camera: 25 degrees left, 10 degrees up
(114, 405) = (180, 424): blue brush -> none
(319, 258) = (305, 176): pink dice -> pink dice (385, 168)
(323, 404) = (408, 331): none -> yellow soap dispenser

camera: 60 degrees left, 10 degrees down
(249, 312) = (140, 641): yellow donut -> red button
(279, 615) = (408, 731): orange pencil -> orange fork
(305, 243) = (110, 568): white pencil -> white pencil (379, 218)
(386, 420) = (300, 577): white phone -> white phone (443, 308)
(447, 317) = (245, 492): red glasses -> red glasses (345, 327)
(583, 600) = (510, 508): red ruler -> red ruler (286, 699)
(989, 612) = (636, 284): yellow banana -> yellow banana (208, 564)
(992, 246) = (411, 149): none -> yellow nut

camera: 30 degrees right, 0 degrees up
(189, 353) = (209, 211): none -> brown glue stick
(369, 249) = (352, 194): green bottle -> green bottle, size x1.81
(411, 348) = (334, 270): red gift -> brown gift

Exercise description - Which lines in the listing above include the string "brown"? Copy each of them.

Task response -
(189, 353) = (209, 211): none -> brown glue stick
(411, 348) = (334, 270): red gift -> brown gift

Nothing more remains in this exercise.